* Dataset *
============================================================

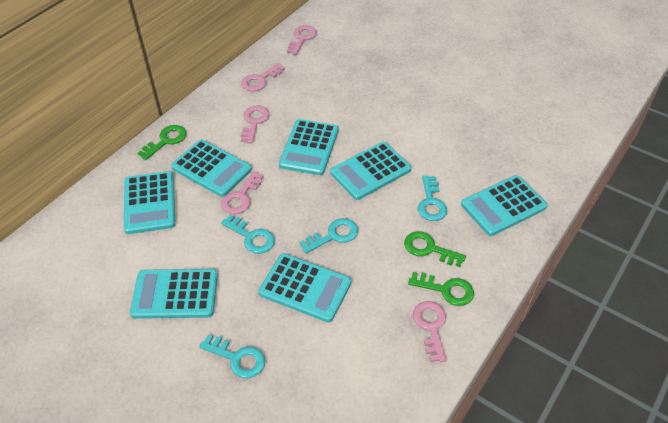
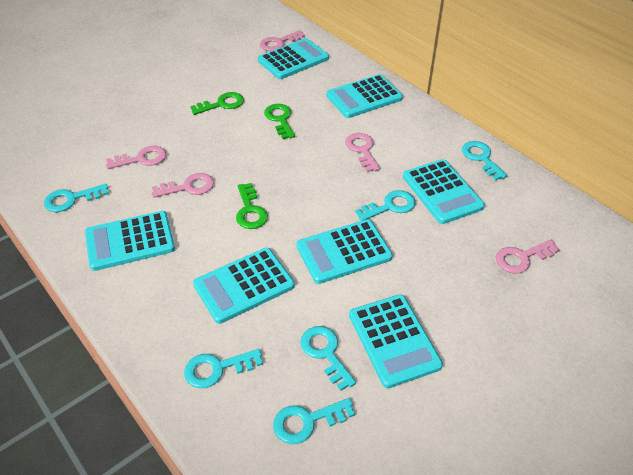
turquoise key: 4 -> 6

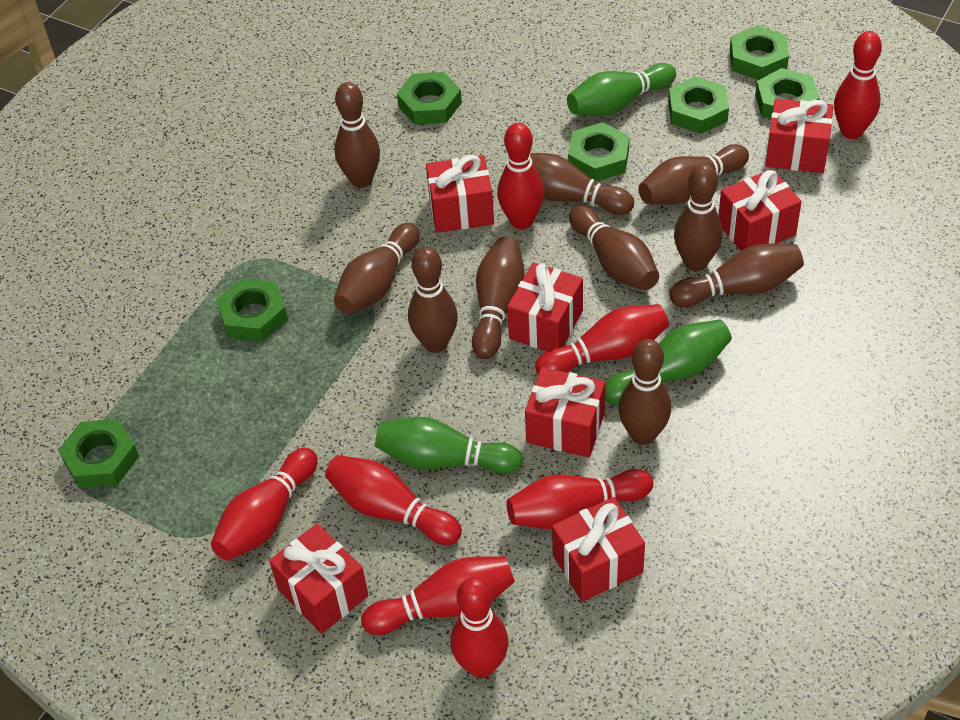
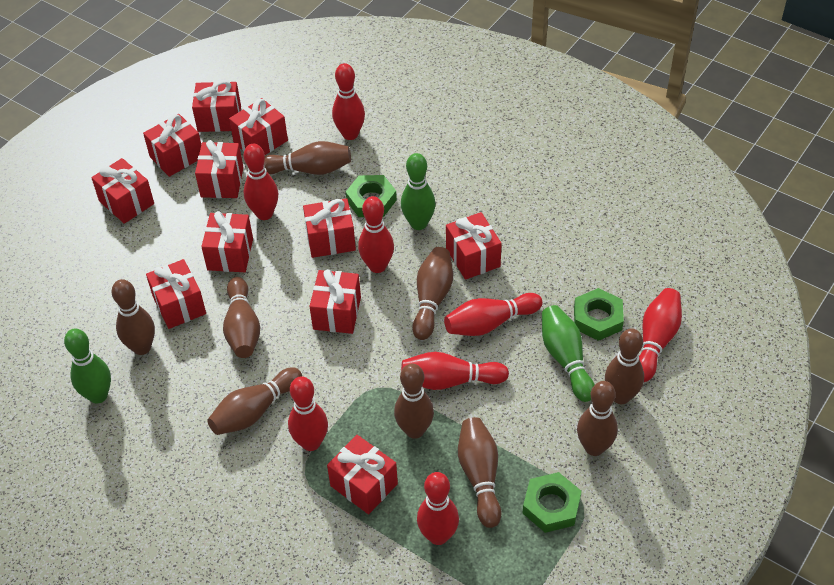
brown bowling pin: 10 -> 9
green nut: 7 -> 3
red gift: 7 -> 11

============================================================

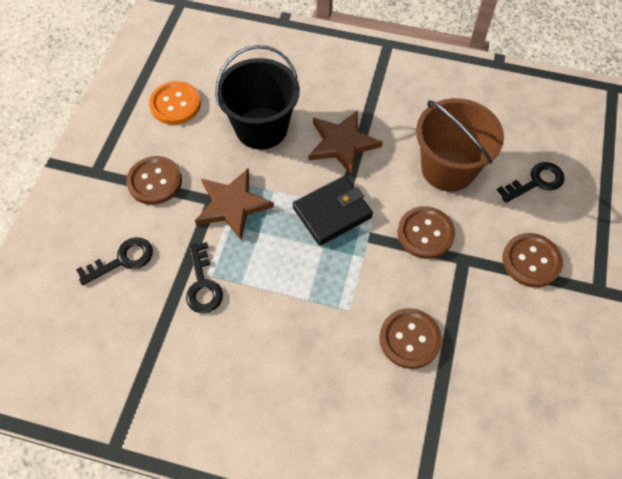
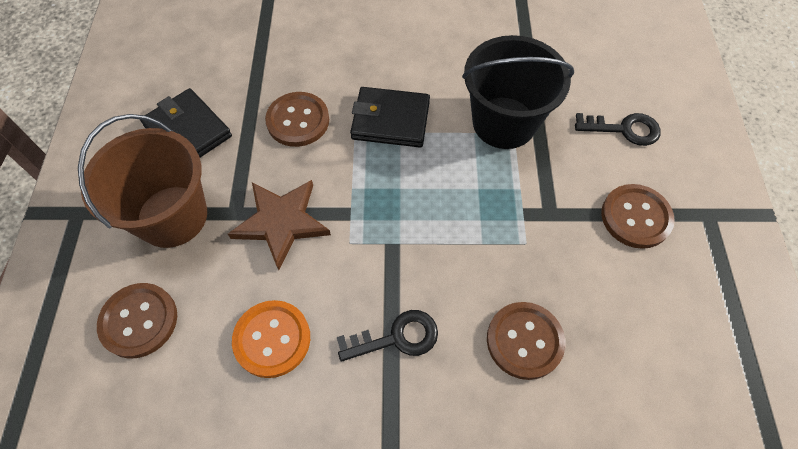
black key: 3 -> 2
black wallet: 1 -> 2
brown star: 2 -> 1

============================================================

* Task brief *
Leaving out each picture, repeat exactly the lines above from the one that contains "turquoise key: 4 -> 6" through the one that contains "red gift: 7 -> 11".

* Answer space *
turquoise key: 4 -> 6

brown bowling pin: 10 -> 9
green nut: 7 -> 3
red gift: 7 -> 11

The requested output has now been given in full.